[SOURCE INFORMATION — start]

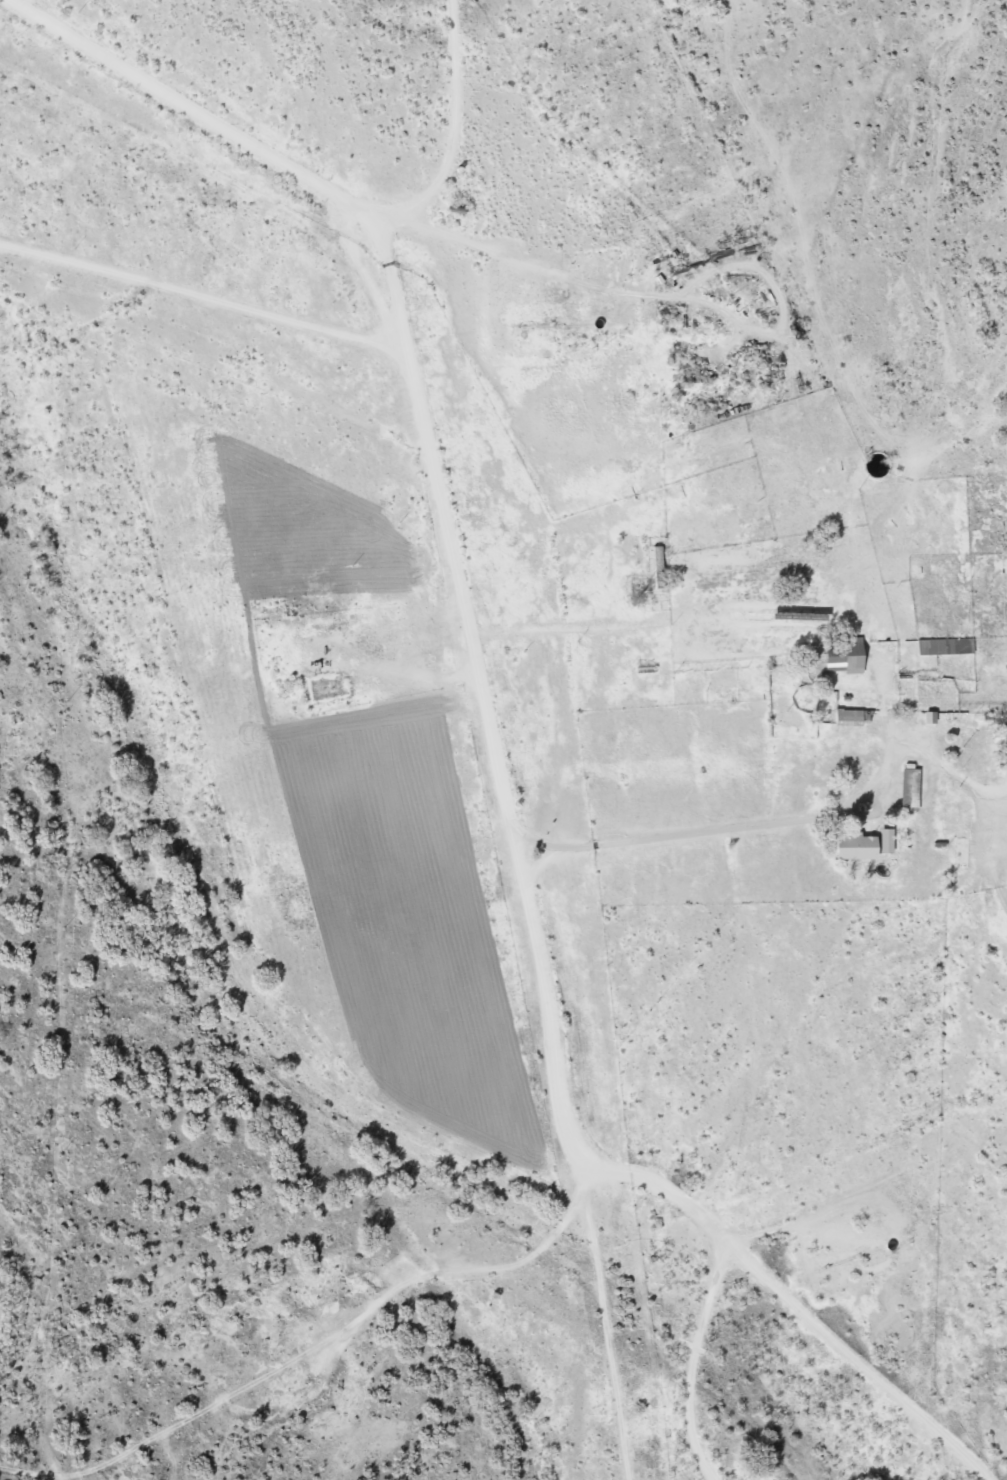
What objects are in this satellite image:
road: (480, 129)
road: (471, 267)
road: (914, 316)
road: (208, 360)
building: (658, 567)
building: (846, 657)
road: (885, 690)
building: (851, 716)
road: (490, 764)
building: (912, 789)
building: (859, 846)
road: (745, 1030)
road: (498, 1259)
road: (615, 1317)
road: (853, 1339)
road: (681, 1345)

[SOURCE INFORMATION — finish]

→ **WHAT YOU WILL DO**: Copy every line above exactly; images stay out.

→ **ANSWER**:
What objects are in this satellite image:
road: (480, 129)
road: (471, 267)
road: (914, 316)
road: (208, 360)
building: (658, 567)
building: (846, 657)
road: (885, 690)
building: (851, 716)
road: (490, 764)
building: (912, 789)
building: (859, 846)
road: (745, 1030)
road: (498, 1259)
road: (615, 1317)
road: (853, 1339)
road: (681, 1345)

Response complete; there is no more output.